● **Written task**: Please repeat every line below exactly, from the first to the last.

● **Data**:

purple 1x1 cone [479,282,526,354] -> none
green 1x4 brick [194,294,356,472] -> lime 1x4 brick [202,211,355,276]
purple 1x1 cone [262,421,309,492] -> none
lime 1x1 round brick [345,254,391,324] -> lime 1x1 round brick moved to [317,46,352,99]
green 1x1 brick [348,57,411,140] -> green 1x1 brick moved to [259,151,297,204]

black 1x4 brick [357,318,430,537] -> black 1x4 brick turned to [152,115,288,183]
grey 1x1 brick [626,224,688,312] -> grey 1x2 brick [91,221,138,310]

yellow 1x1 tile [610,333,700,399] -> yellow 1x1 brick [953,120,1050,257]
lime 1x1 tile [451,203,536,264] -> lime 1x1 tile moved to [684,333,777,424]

● **Task solution**:
purple 1x1 cone [479,282,526,354] -> none
green 1x4 brick [194,294,356,472] -> lime 1x4 brick [202,211,355,276]
purple 1x1 cone [262,421,309,492] -> none
lime 1x1 round brick [345,254,391,324] -> lime 1x1 round brick moved to [317,46,352,99]
green 1x1 brick [348,57,411,140] -> green 1x1 brick moved to [259,151,297,204]

black 1x4 brick [357,318,430,537] -> black 1x4 brick turned to [152,115,288,183]
grey 1x1 brick [626,224,688,312] -> grey 1x2 brick [91,221,138,310]

yellow 1x1 tile [610,333,700,399] -> yellow 1x1 brick [953,120,1050,257]
lime 1x1 tile [451,203,536,264] -> lime 1x1 tile moved to [684,333,777,424]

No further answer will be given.